EXERCISE DESCRIPTION:
Copy the data verbatim and leave out every picture.
━━━━━ GIVEN RECORDS ━━━━━
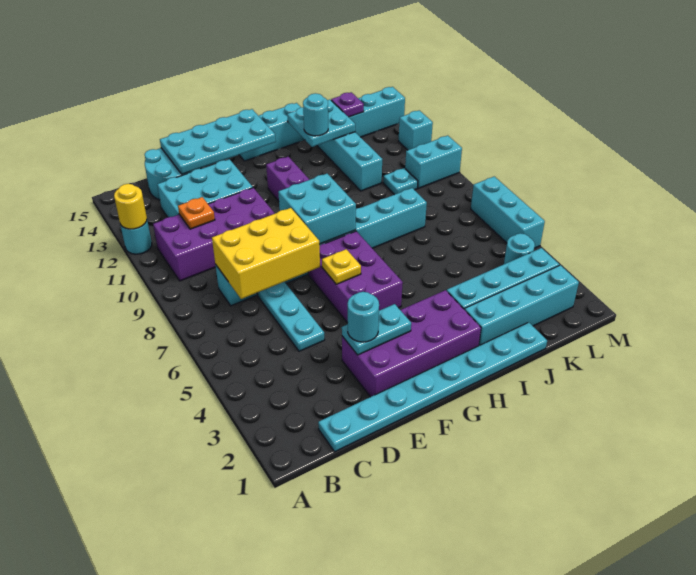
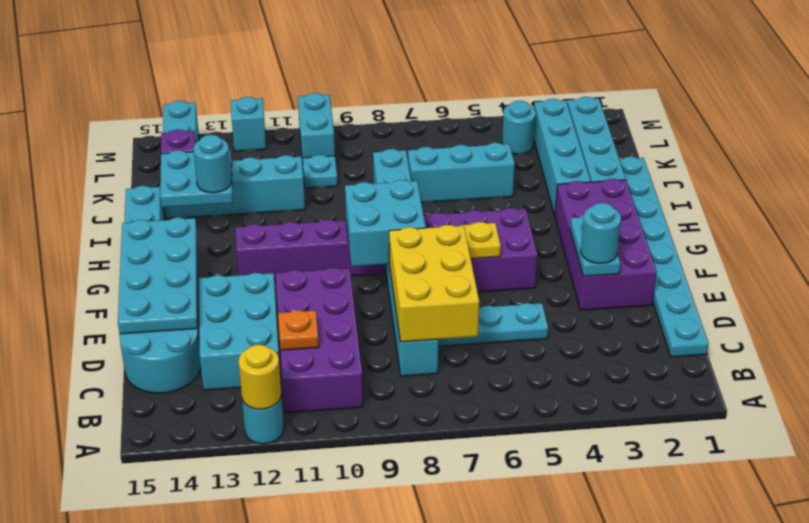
cyan brick M5:M7 level 1 -> cyan brick J5:J7 level 1

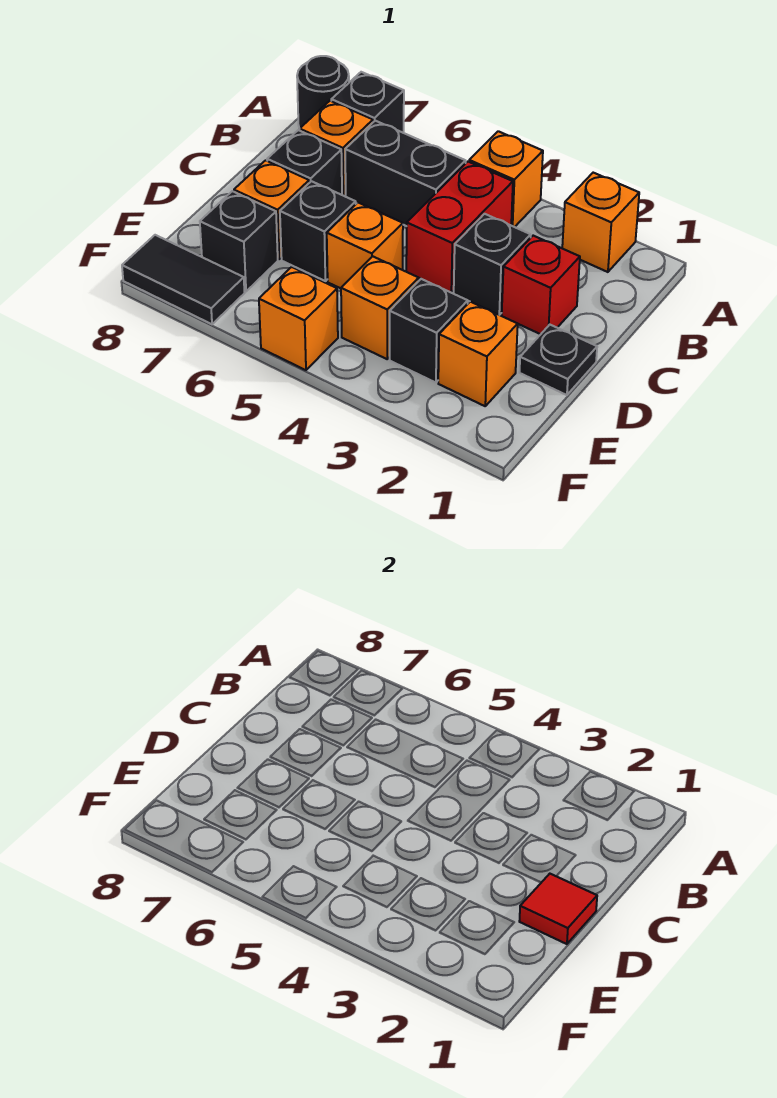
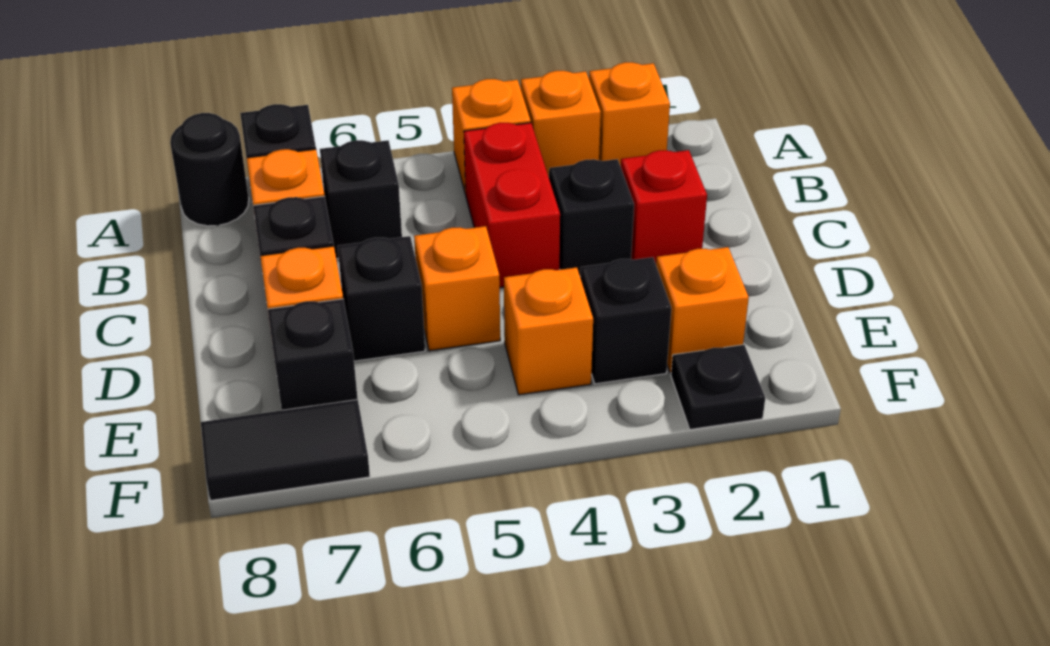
black brick B5:B6 level 1 -> black brick B6 level 1
black plate D1 level 1 -> black plate F2 level 1
red tile D1 level 2 -> none
orange brick F5 level 1 -> orange brick A3 level 1

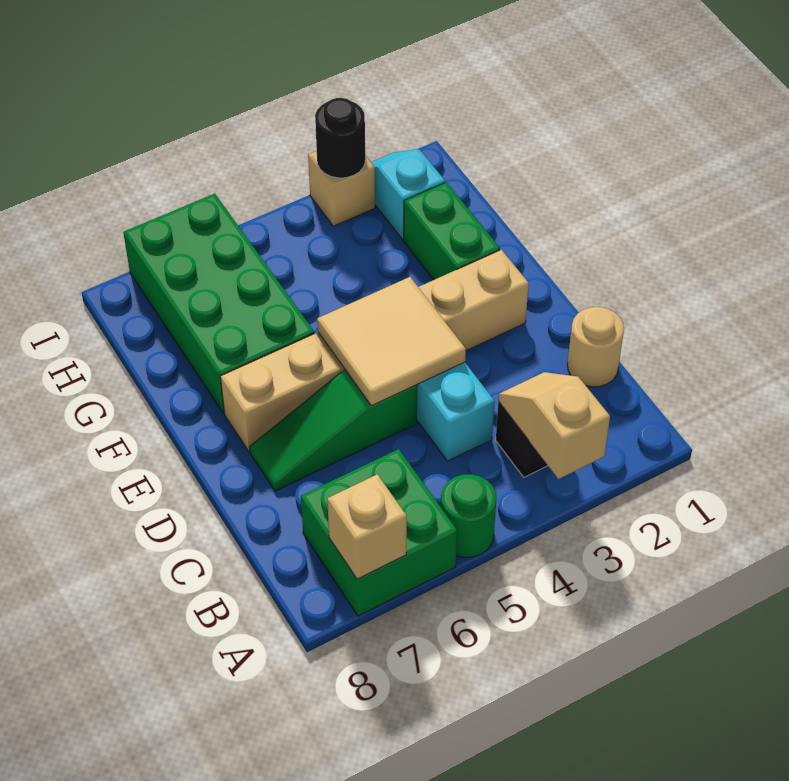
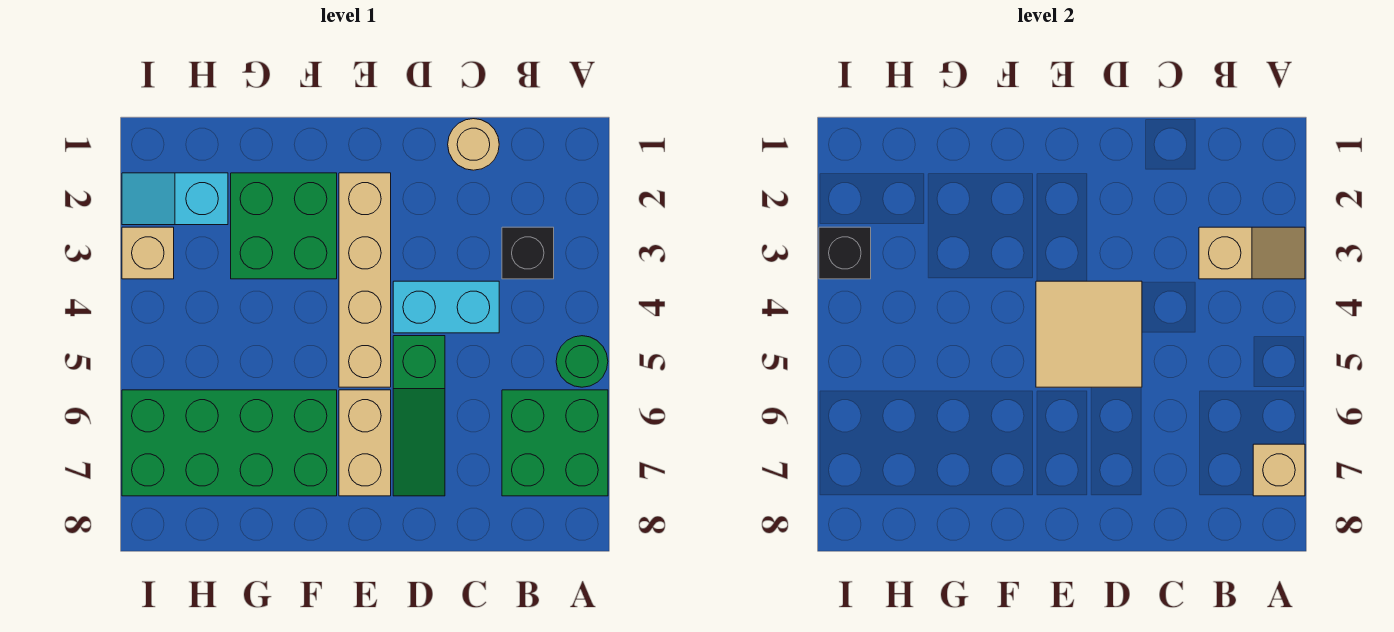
tan slope A3:B3 level 2 top A -> tan slope A3:B3 level 2 top B
green brick F2:G2 level 1 -> green brick F2:G3 level 1
black round brick I3 level 2 -> black brick I3 level 2

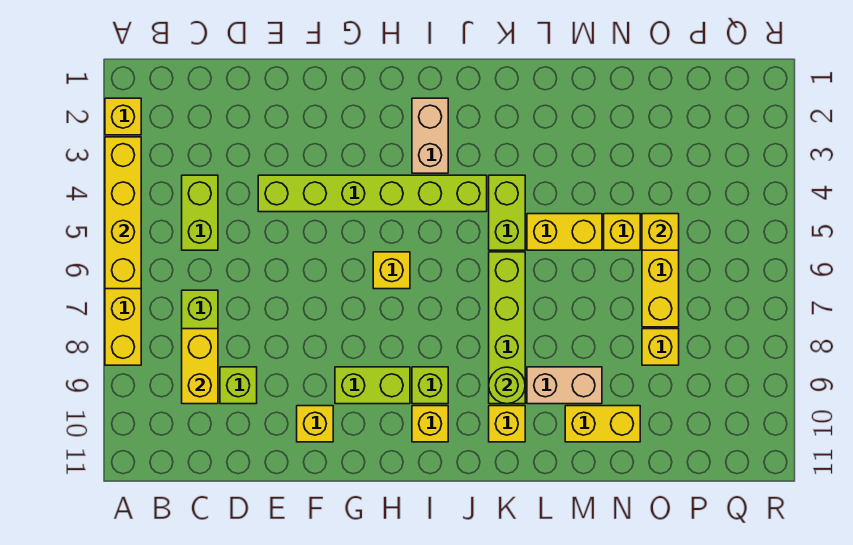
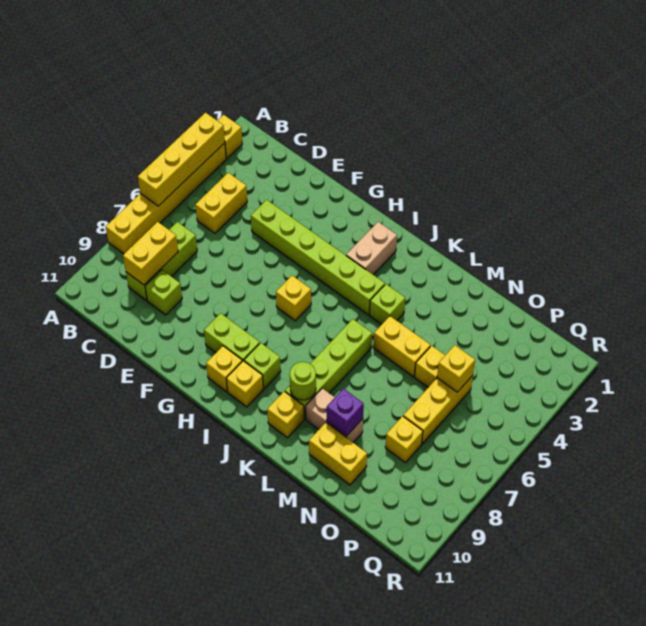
lime brick C4:C5 level 1 -> yellow brick C4:C5 level 1
yellow brick F10 level 1 -> yellow brick H10 level 1
lime brick K4:K5 level 1 -> lime brick K4 level 1
none -> purple brick M9 level 2

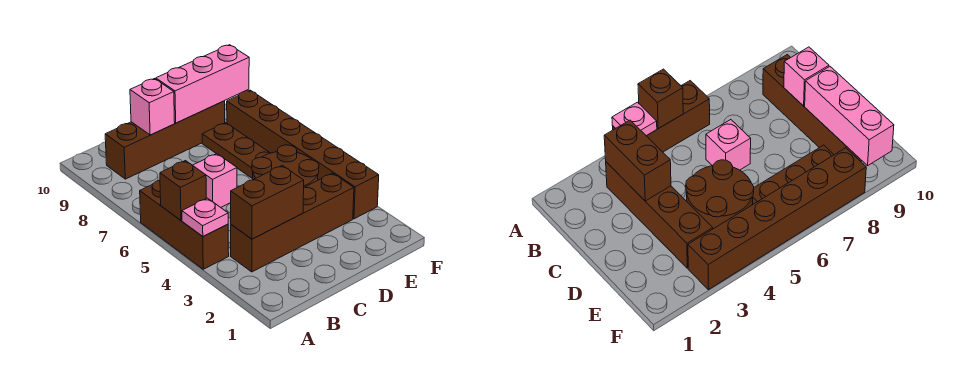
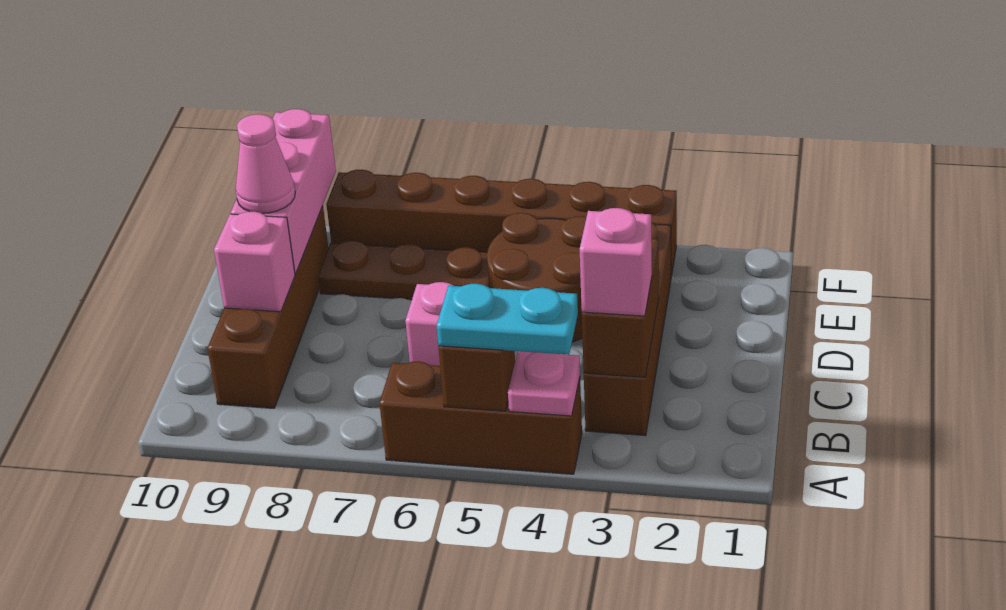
none -> cyan plate A4:A5 level 3
none -> pink brick B3 level 3
none -> pink cone D9 level 3

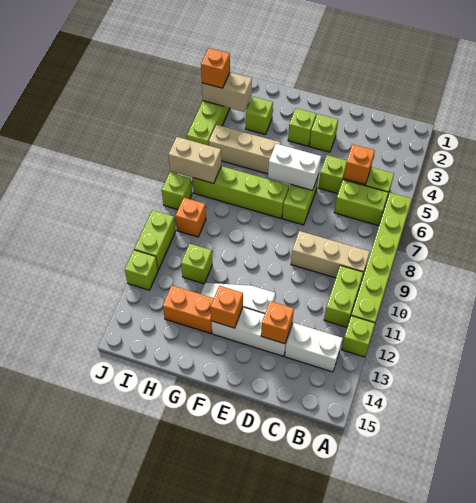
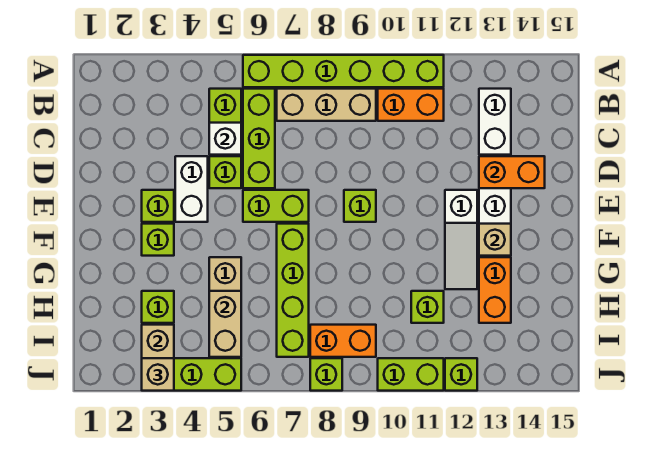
lime brick A12 level 1 -> lime brick E9 level 1
lime brick B6:C6 level 1 -> lime brick B6:D6 level 1
tan brick B9:D9 level 1 -> tan brick B7:B9 level 1
lime brick B10:B11 level 1 -> orange brick B10:B11 level 1
orange brick C5 level 2 -> white brick C5 level 2
orange brick D13 level 2 -> orange brick D13:D14 level 2
white brick E6:F6 level 2 -> white brick D4:E4 level 1
orange brick F13 level 2 -> tan brick F13 level 2
tan brick I7:J7 level 2 -> tan brick H5:I5 level 2
orange brick I9 level 1 -> orange brick I8:I9 level 1
orange brick J3 level 3 -> tan brick J3 level 3

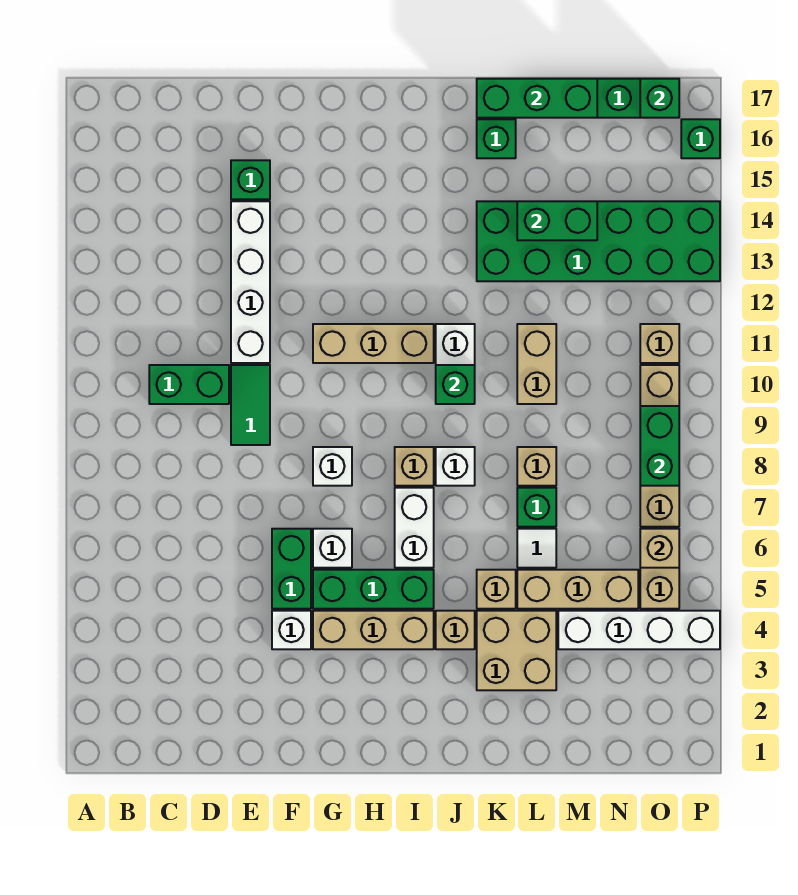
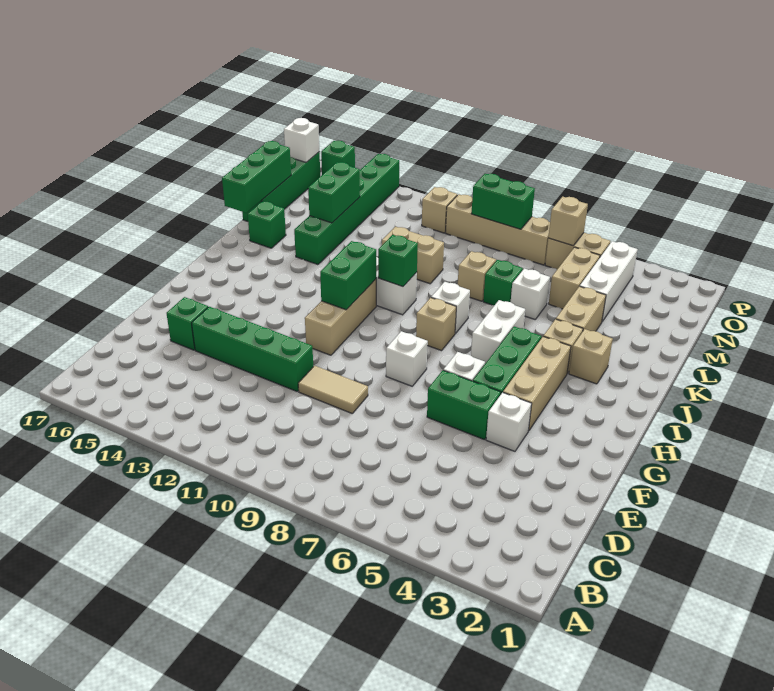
green brick C10:D10 level 1 -> green brick H11:I11 level 2
green tile E9:E10 level 1 -> tan tile E9:E10 level 1
white brick E11:E14 level 1 -> green brick E11:E14 level 1
white brick I6:I7 level 1 -> white brick I6:J6 level 1
tan brick K3:L4 level 1 -> tan brick K4:L4 level 1
tan brick K5 level 1 -> tan brick J3 level 1
green brick K13:P14 level 1 -> green brick K14:P14 level 1
tan brick L5:N5 level 1 -> tan brick M5:N5 level 1
white tile L6 level 1 -> white brick L6 level 1
white brick M4:P4 level 1 -> white brick M4:O4 level 1
green brick O17 level 2 -> white brick O17 level 2

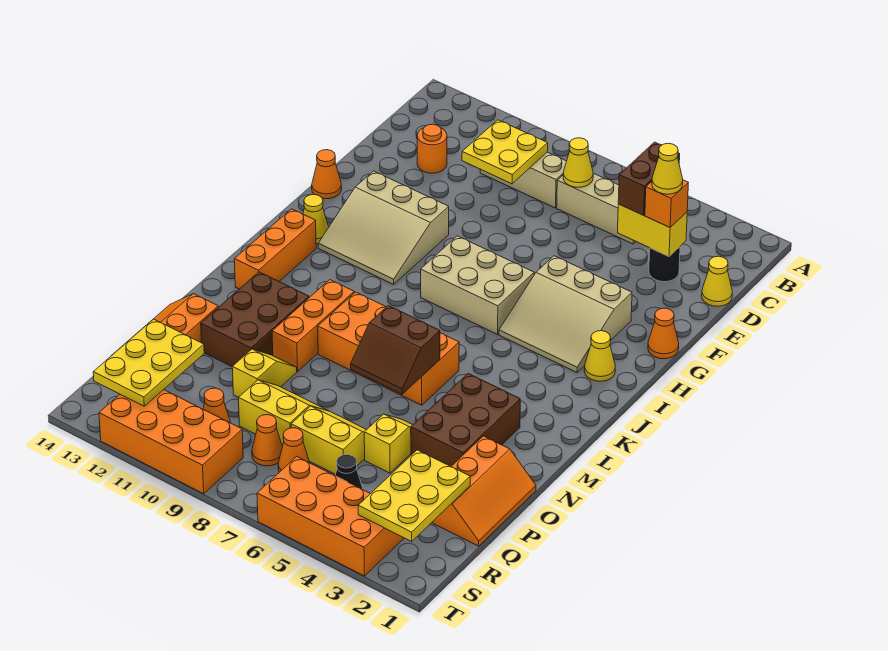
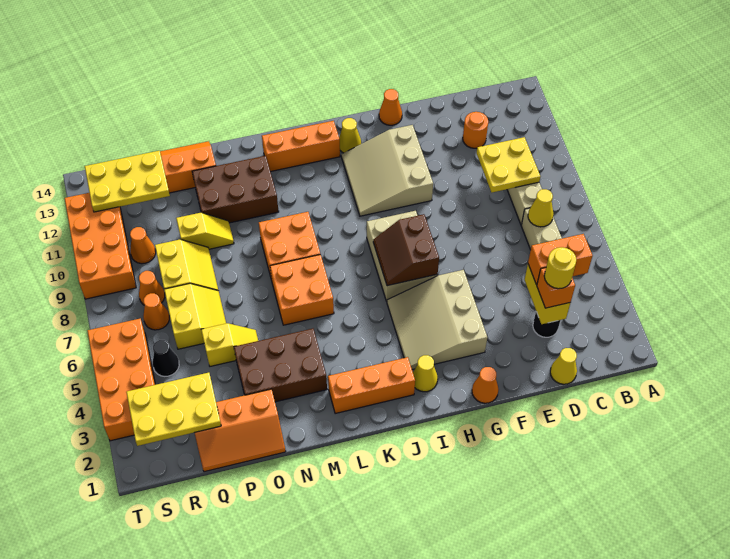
brown brick C4:D4 level 3 -> orange brick C4:D4 level 3
yellow cone D3 level 4 -> yellow round brick D3 level 4
orange brick L10:N10 level 1 -> orange brick J2:L2 level 1
brown slope M6:N7 level 2 top M -> brown slope H6:I7 level 2 top H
━━━━━
ANSWER SPACE:
cyan brick M5:M7 level 1 -> cyan brick J5:J7 level 1

black brick B5:B6 level 1 -> black brick B6 level 1
black plate D1 level 1 -> black plate F2 level 1
red tile D1 level 2 -> none
orange brick F5 level 1 -> orange brick A3 level 1

tan slope A3:B3 level 2 top A -> tan slope A3:B3 level 2 top B
green brick F2:G2 level 1 -> green brick F2:G3 level 1
black round brick I3 level 2 -> black brick I3 level 2

lime brick C4:C5 level 1 -> yellow brick C4:C5 level 1
yellow brick F10 level 1 -> yellow brick H10 level 1
lime brick K4:K5 level 1 -> lime brick K4 level 1
none -> purple brick M9 level 2

none -> cyan plate A4:A5 level 3
none -> pink brick B3 level 3
none -> pink cone D9 level 3

lime brick A12 level 1 -> lime brick E9 level 1
lime brick B6:C6 level 1 -> lime brick B6:D6 level 1
tan brick B9:D9 level 1 -> tan brick B7:B9 level 1
lime brick B10:B11 level 1 -> orange brick B10:B11 level 1
orange brick C5 level 2 -> white brick C5 level 2
orange brick D13 level 2 -> orange brick D13:D14 level 2
white brick E6:F6 level 2 -> white brick D4:E4 level 1
orange brick F13 level 2 -> tan brick F13 level 2
tan brick I7:J7 level 2 -> tan brick H5:I5 level 2
orange brick I9 level 1 -> orange brick I8:I9 level 1
orange brick J3 level 3 -> tan brick J3 level 3

green brick C10:D10 level 1 -> green brick H11:I11 level 2
green tile E9:E10 level 1 -> tan tile E9:E10 level 1
white brick E11:E14 level 1 -> green brick E11:E14 level 1
white brick I6:I7 level 1 -> white brick I6:J6 level 1
tan brick K3:L4 level 1 -> tan brick K4:L4 level 1
tan brick K5 level 1 -> tan brick J3 level 1
green brick K13:P14 level 1 -> green brick K14:P14 level 1
tan brick L5:N5 level 1 -> tan brick M5:N5 level 1
white tile L6 level 1 -> white brick L6 level 1
white brick M4:P4 level 1 -> white brick M4:O4 level 1
green brick O17 level 2 -> white brick O17 level 2

brown brick C4:D4 level 3 -> orange brick C4:D4 level 3
yellow cone D3 level 4 -> yellow round brick D3 level 4
orange brick L10:N10 level 1 -> orange brick J2:L2 level 1
brown slope M6:N7 level 2 top M -> brown slope H6:I7 level 2 top H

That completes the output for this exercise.